WHAT THE EXERCISE ASKS:
Print each entry below precisely as shown.

───── RECORDS FOR PROCESSING ─────

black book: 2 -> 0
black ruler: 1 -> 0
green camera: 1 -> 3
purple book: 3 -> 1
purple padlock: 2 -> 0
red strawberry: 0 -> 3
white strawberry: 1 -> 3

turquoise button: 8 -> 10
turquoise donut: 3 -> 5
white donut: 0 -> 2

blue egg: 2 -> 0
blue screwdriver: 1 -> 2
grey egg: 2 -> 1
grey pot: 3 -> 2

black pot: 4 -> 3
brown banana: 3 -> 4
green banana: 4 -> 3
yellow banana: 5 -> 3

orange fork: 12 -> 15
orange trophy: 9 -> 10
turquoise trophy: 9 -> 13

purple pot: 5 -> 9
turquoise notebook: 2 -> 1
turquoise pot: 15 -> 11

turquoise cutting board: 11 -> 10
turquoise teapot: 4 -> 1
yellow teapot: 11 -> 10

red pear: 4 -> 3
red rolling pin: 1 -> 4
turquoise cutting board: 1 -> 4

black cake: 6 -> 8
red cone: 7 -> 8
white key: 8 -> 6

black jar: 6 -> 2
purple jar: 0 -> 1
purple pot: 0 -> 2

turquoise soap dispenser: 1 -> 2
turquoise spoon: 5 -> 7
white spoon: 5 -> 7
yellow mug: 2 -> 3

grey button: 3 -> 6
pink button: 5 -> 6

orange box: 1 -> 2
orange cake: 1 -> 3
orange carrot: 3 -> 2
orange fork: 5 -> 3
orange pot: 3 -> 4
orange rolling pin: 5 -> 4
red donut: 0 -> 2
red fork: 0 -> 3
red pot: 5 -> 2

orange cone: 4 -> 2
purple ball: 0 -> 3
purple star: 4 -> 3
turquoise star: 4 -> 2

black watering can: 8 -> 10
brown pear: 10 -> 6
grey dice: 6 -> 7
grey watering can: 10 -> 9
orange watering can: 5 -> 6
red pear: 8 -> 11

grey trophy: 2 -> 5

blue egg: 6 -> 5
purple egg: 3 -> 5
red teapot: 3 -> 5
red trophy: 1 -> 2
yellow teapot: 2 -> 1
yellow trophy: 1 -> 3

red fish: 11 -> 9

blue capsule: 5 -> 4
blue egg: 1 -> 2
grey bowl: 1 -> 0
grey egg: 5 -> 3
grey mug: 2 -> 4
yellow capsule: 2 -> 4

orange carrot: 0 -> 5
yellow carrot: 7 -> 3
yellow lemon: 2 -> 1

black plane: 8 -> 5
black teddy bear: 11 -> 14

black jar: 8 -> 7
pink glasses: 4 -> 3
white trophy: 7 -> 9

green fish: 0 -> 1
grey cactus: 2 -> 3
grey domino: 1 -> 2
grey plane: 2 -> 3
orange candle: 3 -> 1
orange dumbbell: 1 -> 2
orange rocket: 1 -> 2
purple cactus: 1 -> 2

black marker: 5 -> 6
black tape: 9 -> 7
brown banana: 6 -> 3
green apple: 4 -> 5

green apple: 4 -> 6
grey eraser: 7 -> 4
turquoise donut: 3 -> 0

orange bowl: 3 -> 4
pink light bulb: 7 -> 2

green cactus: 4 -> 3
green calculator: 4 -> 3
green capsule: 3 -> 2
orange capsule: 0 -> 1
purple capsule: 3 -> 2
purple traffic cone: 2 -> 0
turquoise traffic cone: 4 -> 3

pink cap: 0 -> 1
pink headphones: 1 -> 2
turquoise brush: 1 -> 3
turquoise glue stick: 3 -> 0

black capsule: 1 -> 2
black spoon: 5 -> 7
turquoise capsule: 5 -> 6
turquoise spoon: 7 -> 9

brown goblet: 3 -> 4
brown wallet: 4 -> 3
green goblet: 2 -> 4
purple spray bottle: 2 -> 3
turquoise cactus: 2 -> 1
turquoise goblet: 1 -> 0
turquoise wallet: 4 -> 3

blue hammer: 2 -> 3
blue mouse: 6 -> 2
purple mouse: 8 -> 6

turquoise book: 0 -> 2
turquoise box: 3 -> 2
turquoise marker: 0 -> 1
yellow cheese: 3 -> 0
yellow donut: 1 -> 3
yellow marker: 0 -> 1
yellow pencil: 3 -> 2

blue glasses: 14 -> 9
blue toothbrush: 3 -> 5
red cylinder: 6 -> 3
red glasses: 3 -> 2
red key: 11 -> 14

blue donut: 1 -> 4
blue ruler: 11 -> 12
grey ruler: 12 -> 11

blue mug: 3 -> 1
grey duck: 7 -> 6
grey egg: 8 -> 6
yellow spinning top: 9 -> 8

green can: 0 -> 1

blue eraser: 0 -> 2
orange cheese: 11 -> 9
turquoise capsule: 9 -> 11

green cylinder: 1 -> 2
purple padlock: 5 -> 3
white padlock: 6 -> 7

─────

WORKED SOLUTION:
black book: 2 -> 0
black ruler: 1 -> 0
green camera: 1 -> 3
purple book: 3 -> 1
purple padlock: 2 -> 0
red strawberry: 0 -> 3
white strawberry: 1 -> 3

turquoise button: 8 -> 10
turquoise donut: 3 -> 5
white donut: 0 -> 2

blue egg: 2 -> 0
blue screwdriver: 1 -> 2
grey egg: 2 -> 1
grey pot: 3 -> 2

black pot: 4 -> 3
brown banana: 3 -> 4
green banana: 4 -> 3
yellow banana: 5 -> 3

orange fork: 12 -> 15
orange trophy: 9 -> 10
turquoise trophy: 9 -> 13

purple pot: 5 -> 9
turquoise notebook: 2 -> 1
turquoise pot: 15 -> 11

turquoise cutting board: 11 -> 10
turquoise teapot: 4 -> 1
yellow teapot: 11 -> 10

red pear: 4 -> 3
red rolling pin: 1 -> 4
turquoise cutting board: 1 -> 4

black cake: 6 -> 8
red cone: 7 -> 8
white key: 8 -> 6

black jar: 6 -> 2
purple jar: 0 -> 1
purple pot: 0 -> 2

turquoise soap dispenser: 1 -> 2
turquoise spoon: 5 -> 7
white spoon: 5 -> 7
yellow mug: 2 -> 3

grey button: 3 -> 6
pink button: 5 -> 6

orange box: 1 -> 2
orange cake: 1 -> 3
orange carrot: 3 -> 2
orange fork: 5 -> 3
orange pot: 3 -> 4
orange rolling pin: 5 -> 4
red donut: 0 -> 2
red fork: 0 -> 3
red pot: 5 -> 2

orange cone: 4 -> 2
purple ball: 0 -> 3
purple star: 4 -> 3
turquoise star: 4 -> 2

black watering can: 8 -> 10
brown pear: 10 -> 6
grey dice: 6 -> 7
grey watering can: 10 -> 9
orange watering can: 5 -> 6
red pear: 8 -> 11

grey trophy: 2 -> 5

blue egg: 6 -> 5
purple egg: 3 -> 5
red teapot: 3 -> 5
red trophy: 1 -> 2
yellow teapot: 2 -> 1
yellow trophy: 1 -> 3

red fish: 11 -> 9

blue capsule: 5 -> 4
blue egg: 1 -> 2
grey bowl: 1 -> 0
grey egg: 5 -> 3
grey mug: 2 -> 4
yellow capsule: 2 -> 4

orange carrot: 0 -> 5
yellow carrot: 7 -> 3
yellow lemon: 2 -> 1

black plane: 8 -> 5
black teddy bear: 11 -> 14

black jar: 8 -> 7
pink glasses: 4 -> 3
white trophy: 7 -> 9

green fish: 0 -> 1
grey cactus: 2 -> 3
grey domino: 1 -> 2
grey plane: 2 -> 3
orange candle: 3 -> 1
orange dumbbell: 1 -> 2
orange rocket: 1 -> 2
purple cactus: 1 -> 2

black marker: 5 -> 6
black tape: 9 -> 7
brown banana: 6 -> 3
green apple: 4 -> 5

green apple: 4 -> 6
grey eraser: 7 -> 4
turquoise donut: 3 -> 0

orange bowl: 3 -> 4
pink light bulb: 7 -> 2

green cactus: 4 -> 3
green calculator: 4 -> 3
green capsule: 3 -> 2
orange capsule: 0 -> 1
purple capsule: 3 -> 2
purple traffic cone: 2 -> 0
turquoise traffic cone: 4 -> 3

pink cap: 0 -> 1
pink headphones: 1 -> 2
turquoise brush: 1 -> 3
turquoise glue stick: 3 -> 0

black capsule: 1 -> 2
black spoon: 5 -> 7
turquoise capsule: 5 -> 6
turquoise spoon: 7 -> 9

brown goblet: 3 -> 4
brown wallet: 4 -> 3
green goblet: 2 -> 4
purple spray bottle: 2 -> 3
turquoise cactus: 2 -> 1
turquoise goblet: 1 -> 0
turquoise wallet: 4 -> 3

blue hammer: 2 -> 3
blue mouse: 6 -> 2
purple mouse: 8 -> 6

turquoise book: 0 -> 2
turquoise box: 3 -> 2
turquoise marker: 0 -> 1
yellow cheese: 3 -> 0
yellow donut: 1 -> 3
yellow marker: 0 -> 1
yellow pencil: 3 -> 2

blue glasses: 14 -> 9
blue toothbrush: 3 -> 5
red cylinder: 6 -> 3
red glasses: 3 -> 2
red key: 11 -> 14

blue donut: 1 -> 4
blue ruler: 11 -> 12
grey ruler: 12 -> 11

blue mug: 3 -> 1
grey duck: 7 -> 6
grey egg: 8 -> 6
yellow spinning top: 9 -> 8

green can: 0 -> 1

blue eraser: 0 -> 2
orange cheese: 11 -> 9
turquoise capsule: 9 -> 11

green cylinder: 1 -> 2
purple padlock: 5 -> 3
white padlock: 6 -> 7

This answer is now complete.